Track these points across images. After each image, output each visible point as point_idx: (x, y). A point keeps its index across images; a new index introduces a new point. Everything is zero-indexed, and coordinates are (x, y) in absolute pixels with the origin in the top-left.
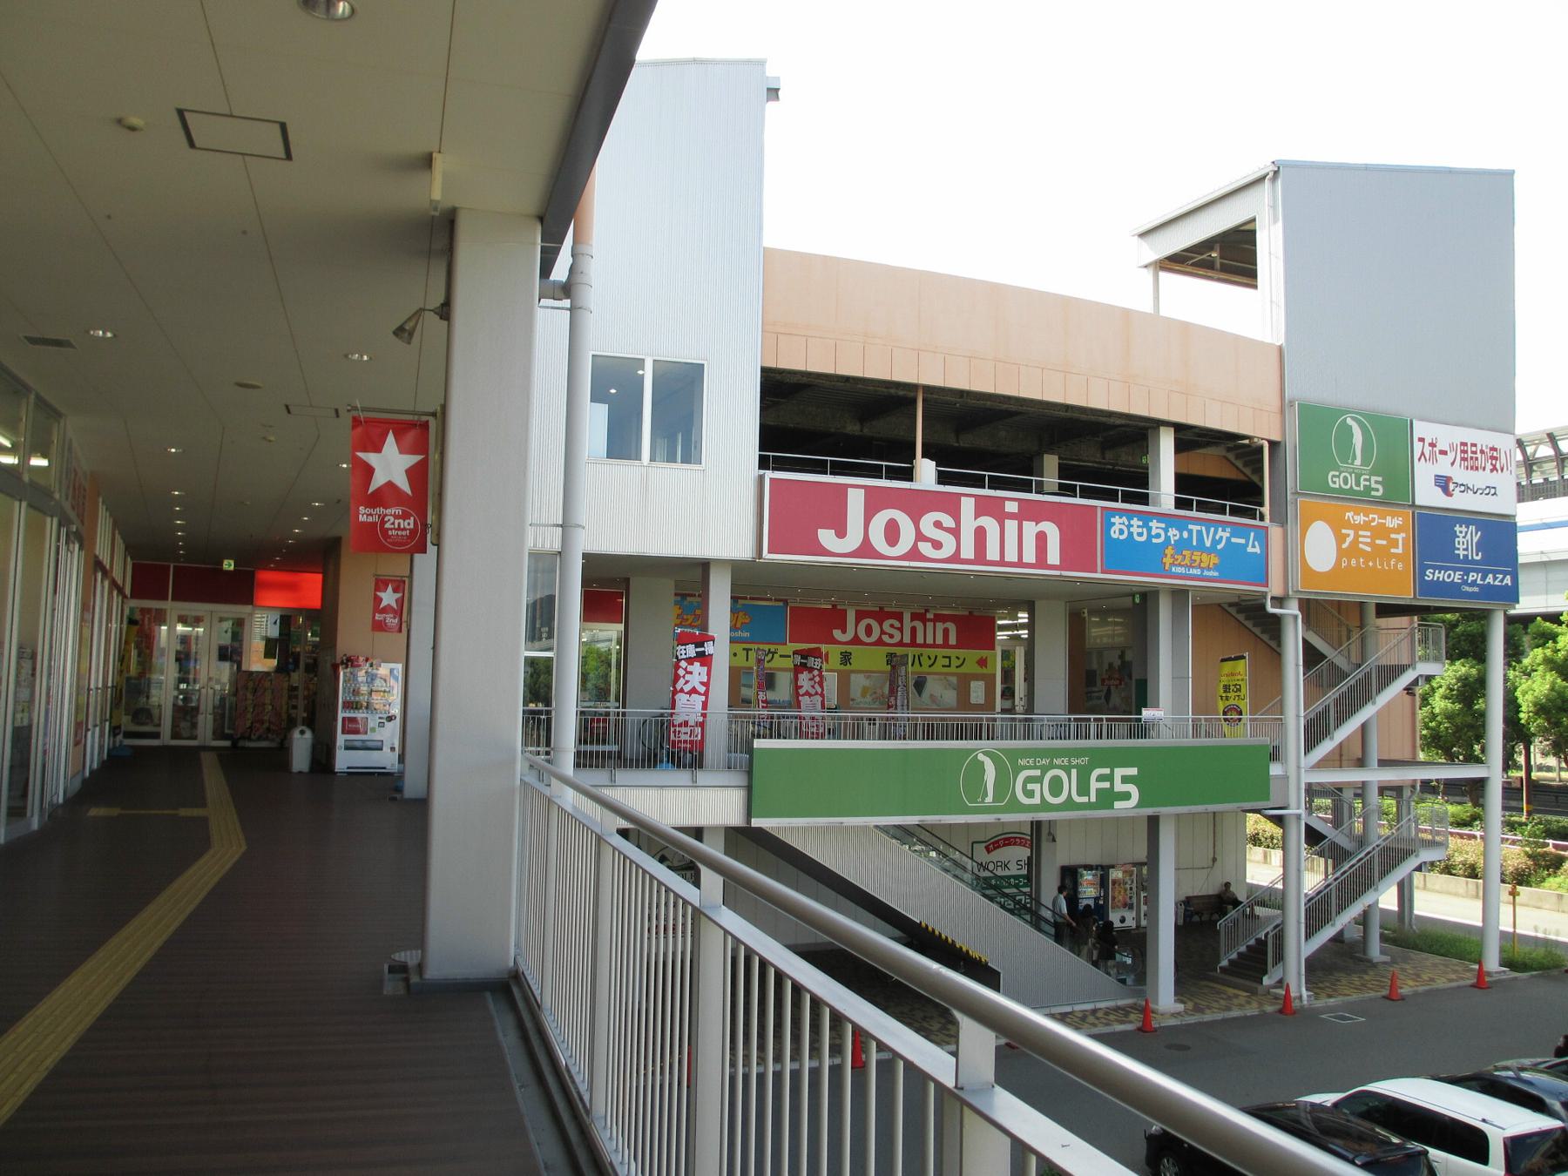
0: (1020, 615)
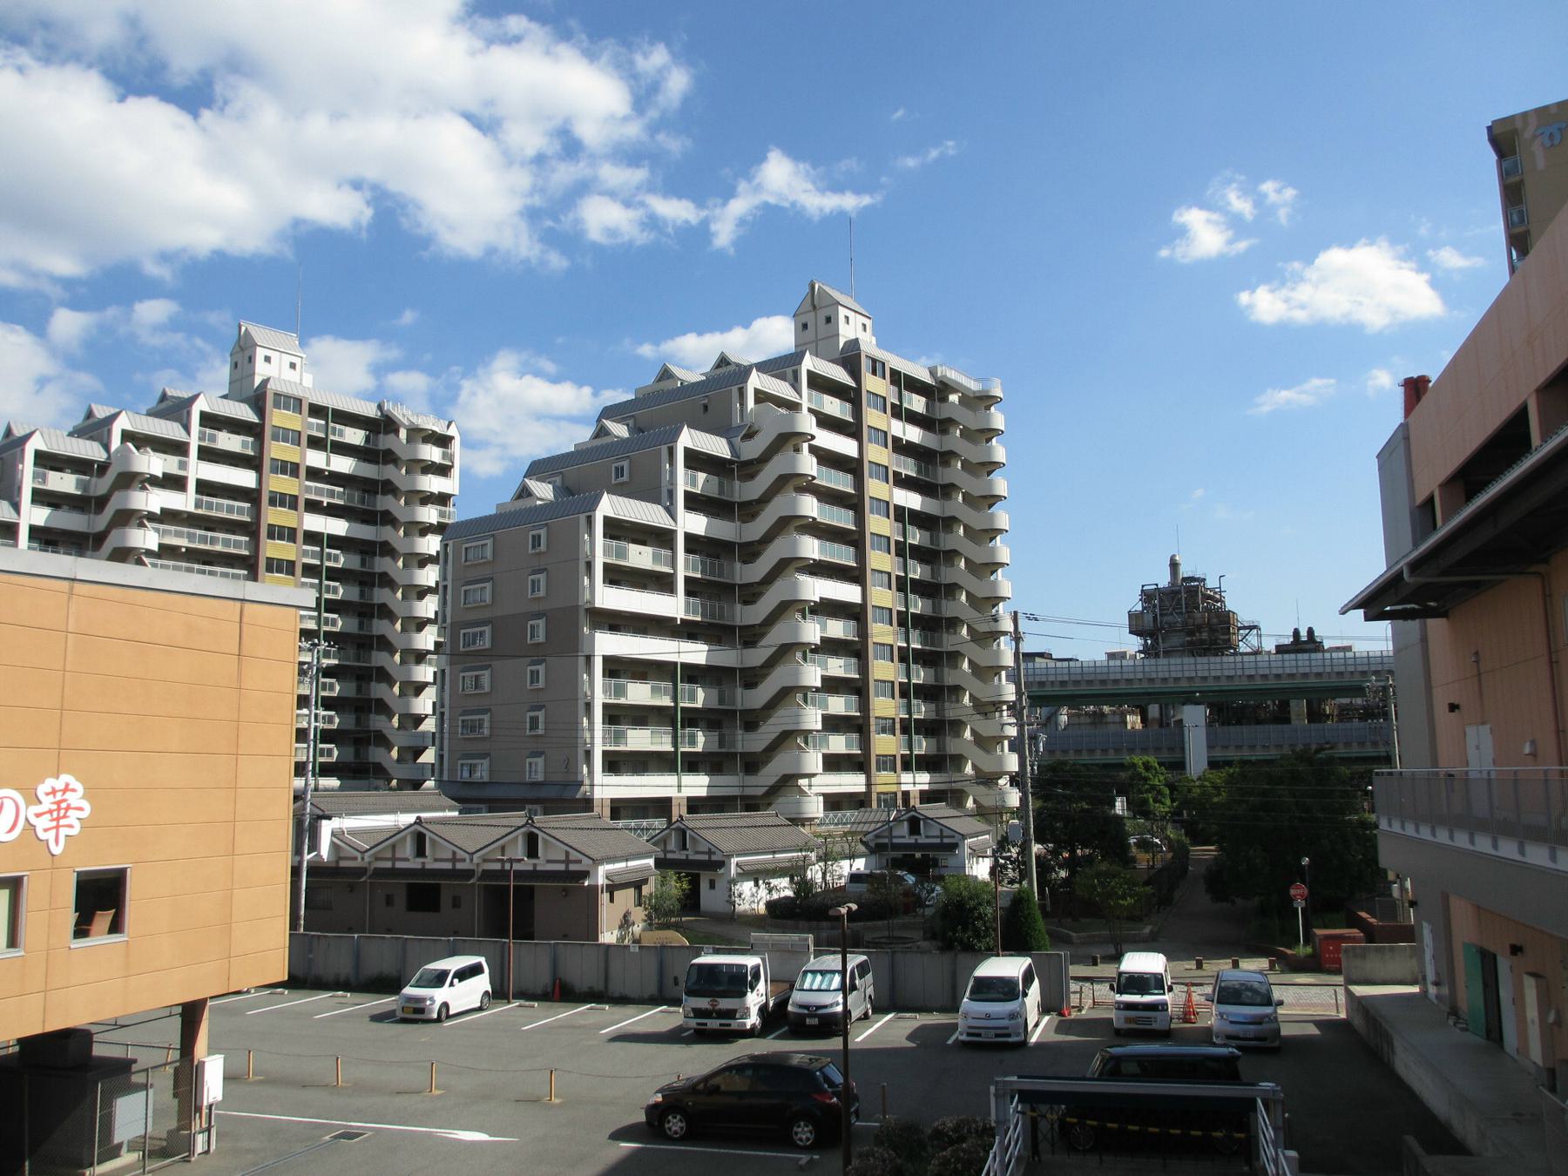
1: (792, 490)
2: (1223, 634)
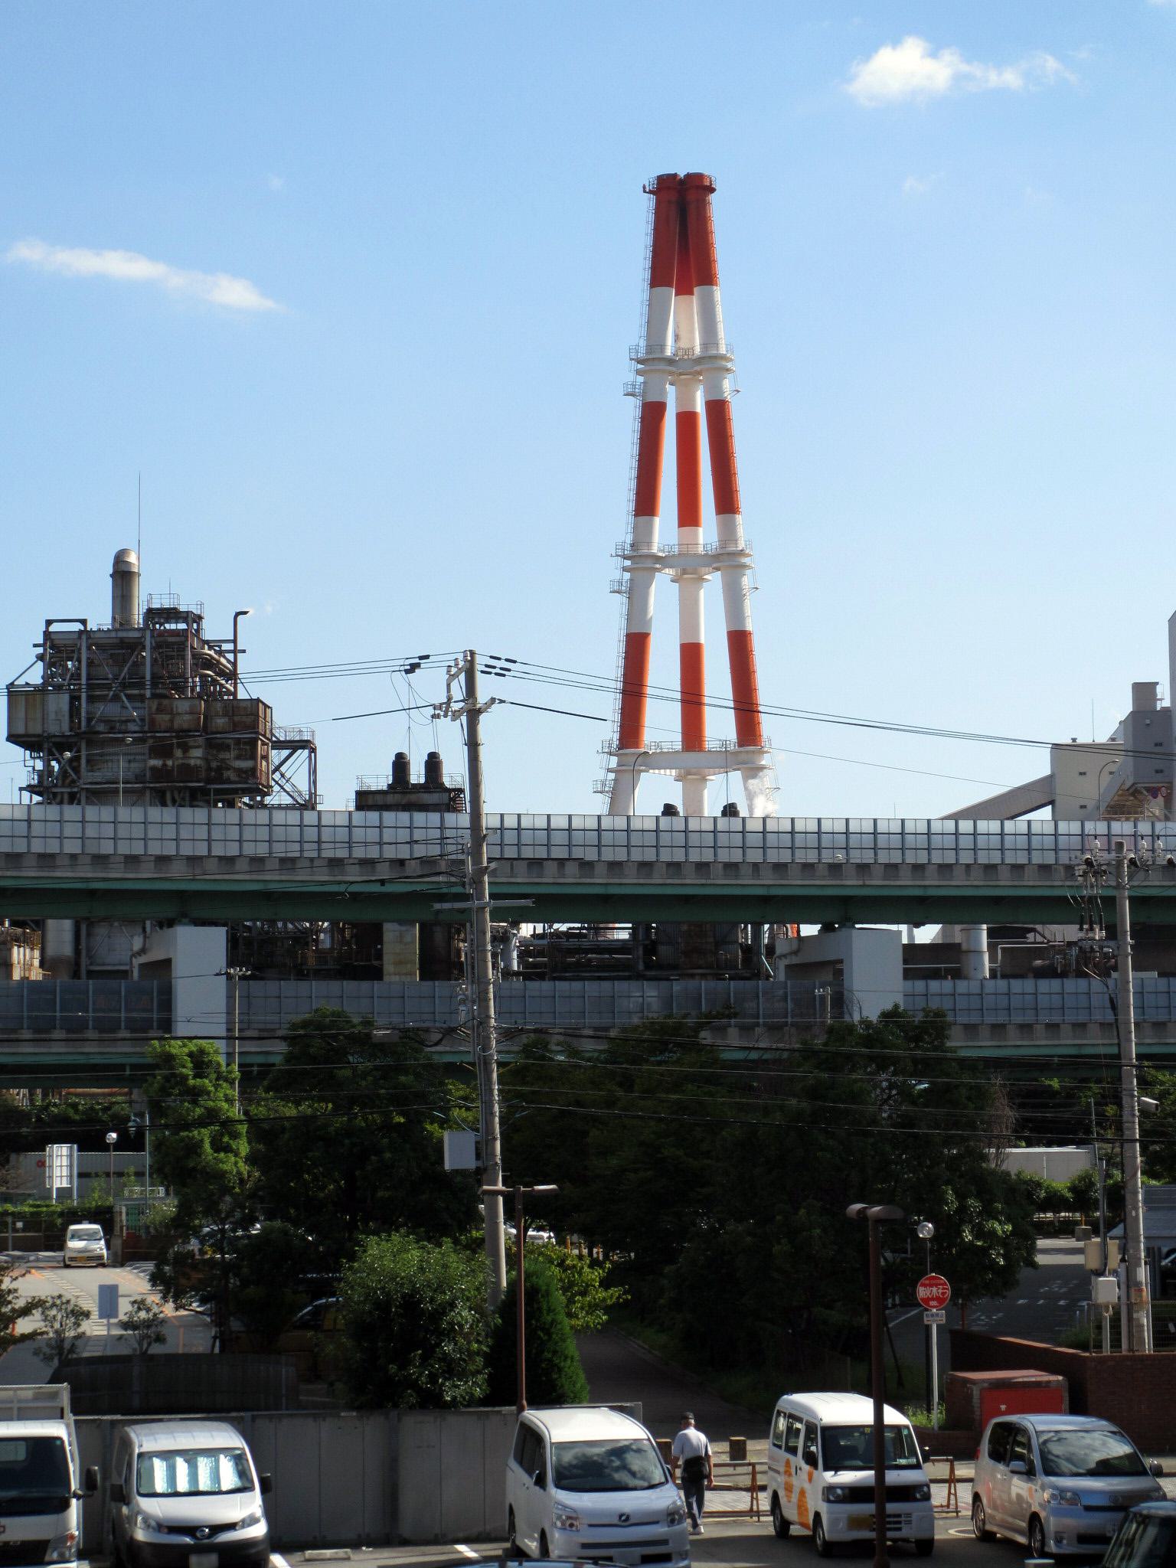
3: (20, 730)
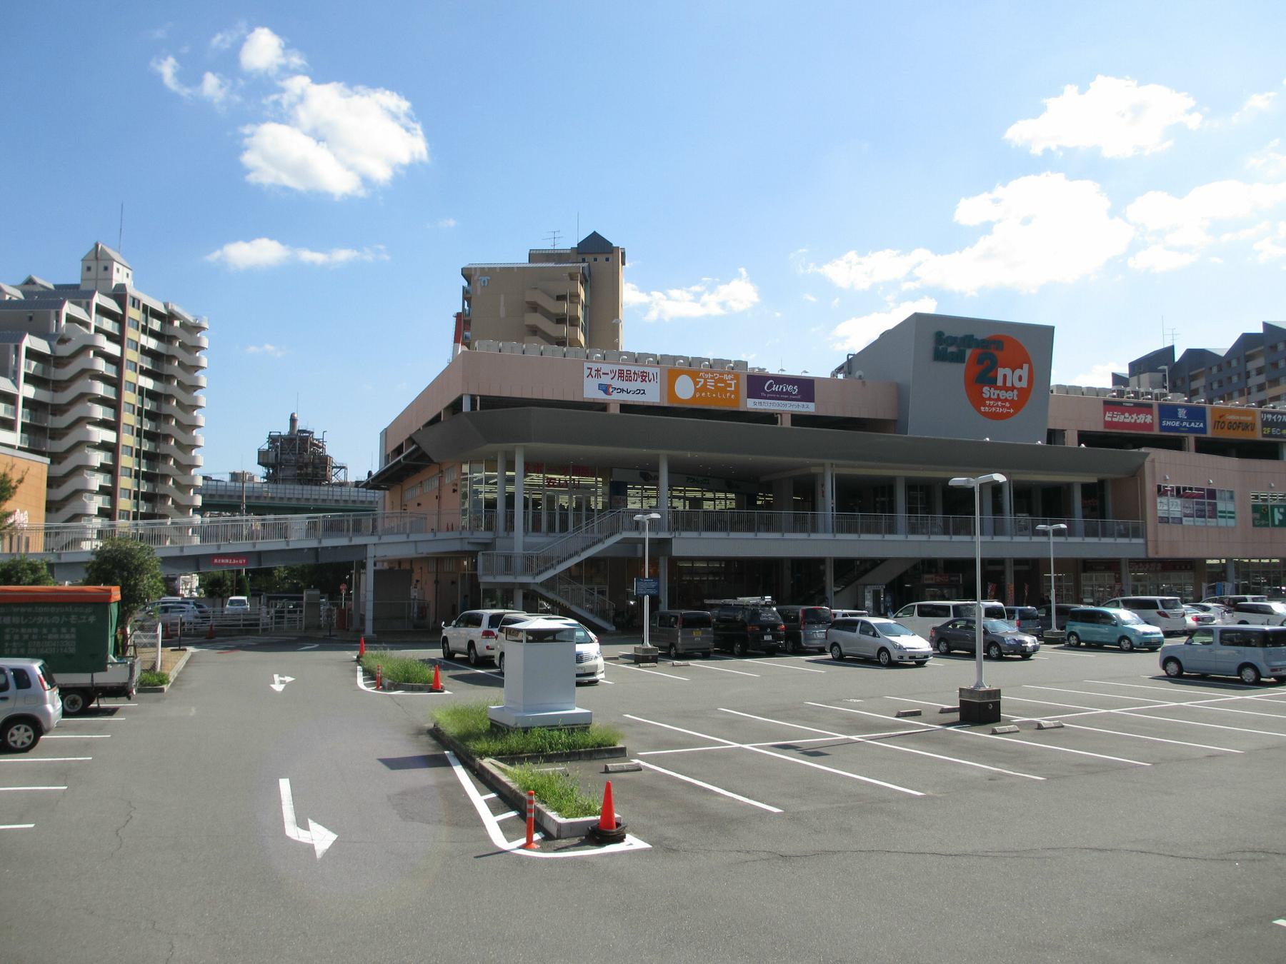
0: (766, 597)
1: (88, 377)
2: (322, 471)
3: (261, 461)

_ _ _

• SET PROBLEM: Render the lines above as a JSON list of strings with one string per line, skipping any blank lines and leaving the pictures out.

• SOLUTION TO THIS PROBLEM:
[
  "Track these points across images. After each image, output each visible point as point_idx: (x, y). A point keeps its index across images; a new index introduces a new point. Everything is zero-indexed, and coordinates are (x, y) in absolute pixels with the origin in the top-left.",
  "0: (1020, 615)",
  "1: (792, 490)",
  "2: (1223, 634)",
  "3: (20, 730)",
  "0: (766, 597)",
  "1: (88, 377)",
  "2: (322, 471)",
  "3: (261, 461)"
]